WHAT IS BEING ASKED → The following data has a line with "none -> brown 2x3 plate [388,423,614,604]" and a line with "none -> cyan 1x4 brick [293,372,525,586]". Write out exactly those lines and all the lines between them.

Object correspondence data →
━━━━━━━━━━━━━━━━━━━━

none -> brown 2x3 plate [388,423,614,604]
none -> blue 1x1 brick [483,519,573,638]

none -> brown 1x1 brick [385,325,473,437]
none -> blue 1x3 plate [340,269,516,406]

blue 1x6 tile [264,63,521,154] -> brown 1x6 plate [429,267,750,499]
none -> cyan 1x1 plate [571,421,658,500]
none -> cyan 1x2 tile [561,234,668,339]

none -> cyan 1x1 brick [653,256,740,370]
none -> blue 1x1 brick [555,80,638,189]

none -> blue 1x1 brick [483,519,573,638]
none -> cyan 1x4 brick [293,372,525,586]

━━━━━━━━━━━━━━━━━━━━

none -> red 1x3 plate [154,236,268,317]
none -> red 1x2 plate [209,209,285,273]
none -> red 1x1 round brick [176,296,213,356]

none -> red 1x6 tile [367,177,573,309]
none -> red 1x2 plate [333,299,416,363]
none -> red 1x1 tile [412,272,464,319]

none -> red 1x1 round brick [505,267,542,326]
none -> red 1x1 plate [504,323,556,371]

━━━━━━━━━━━━━━━━━━━━

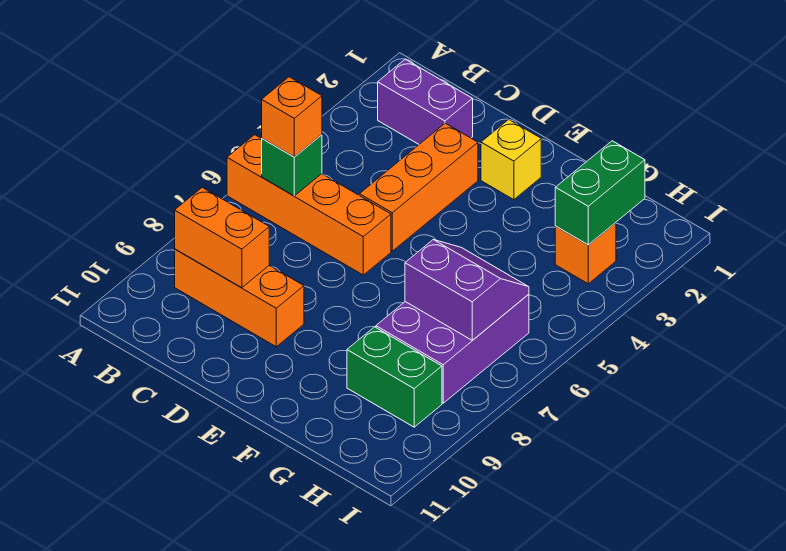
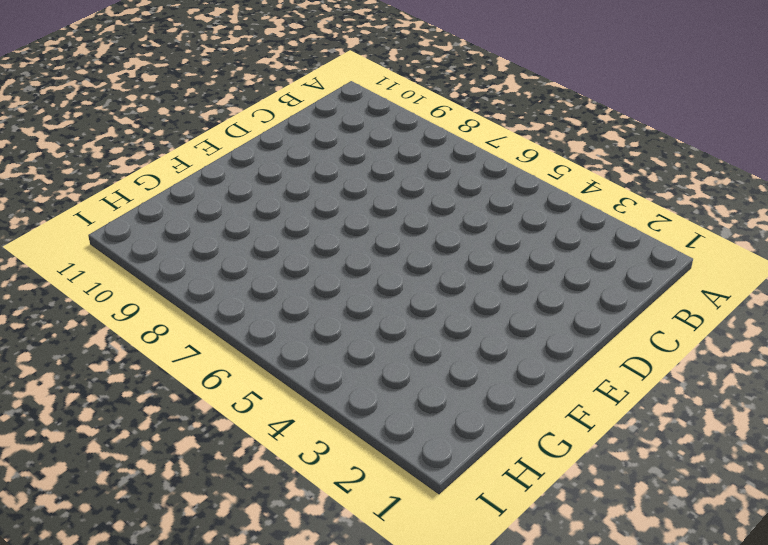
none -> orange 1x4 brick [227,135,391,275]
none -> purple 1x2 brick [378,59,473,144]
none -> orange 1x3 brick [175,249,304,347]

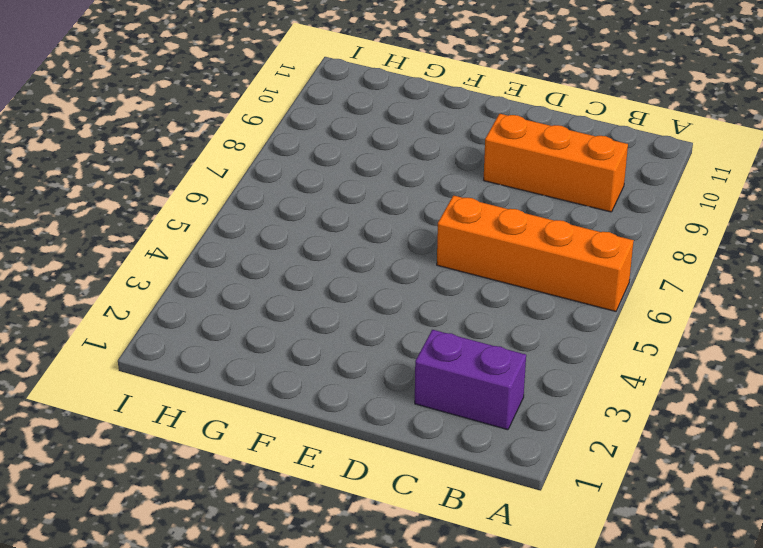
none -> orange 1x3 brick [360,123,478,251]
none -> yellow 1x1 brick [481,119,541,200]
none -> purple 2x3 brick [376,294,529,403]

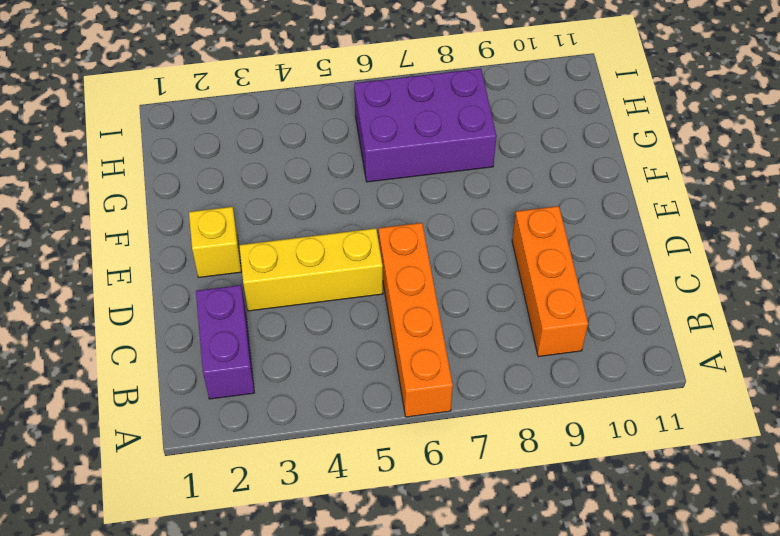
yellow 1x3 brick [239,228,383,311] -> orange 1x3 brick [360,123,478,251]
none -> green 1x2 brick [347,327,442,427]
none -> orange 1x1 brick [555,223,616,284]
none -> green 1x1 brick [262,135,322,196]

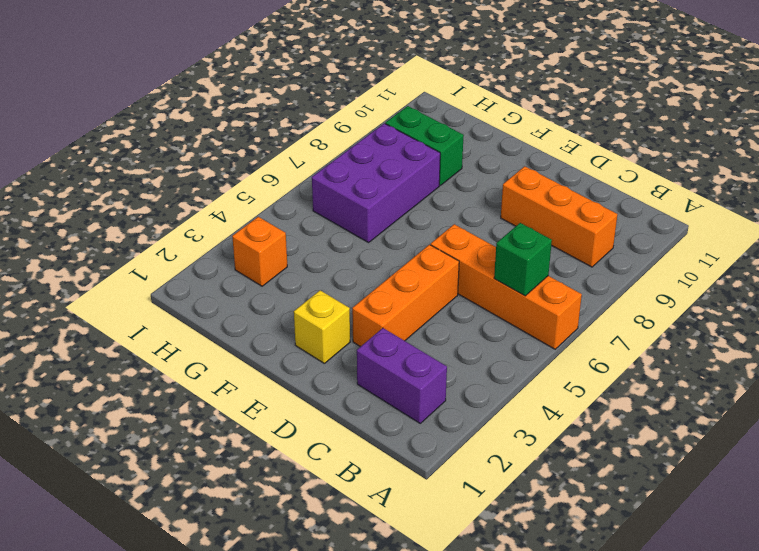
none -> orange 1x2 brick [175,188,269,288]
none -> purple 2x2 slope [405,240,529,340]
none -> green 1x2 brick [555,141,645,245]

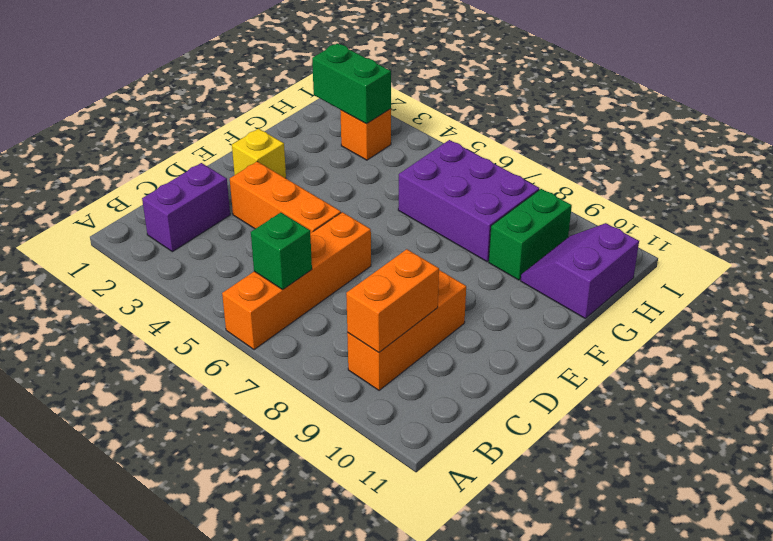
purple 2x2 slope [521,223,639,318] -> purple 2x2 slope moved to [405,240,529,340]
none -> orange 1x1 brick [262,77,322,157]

━━━━━━━━━━━━━━━━━━━━

RESPONSE TO THE EXERCISE →
none -> brown 2x3 plate [388,423,614,604]
none -> blue 1x1 brick [483,519,573,638]

none -> brown 1x1 brick [385,325,473,437]
none -> blue 1x3 plate [340,269,516,406]

blue 1x6 tile [264,63,521,154] -> brown 1x6 plate [429,267,750,499]
none -> cyan 1x1 plate [571,421,658,500]
none -> cyan 1x2 tile [561,234,668,339]

none -> cyan 1x1 brick [653,256,740,370]
none -> blue 1x1 brick [555,80,638,189]

none -> blue 1x1 brick [483,519,573,638]
none -> cyan 1x4 brick [293,372,525,586]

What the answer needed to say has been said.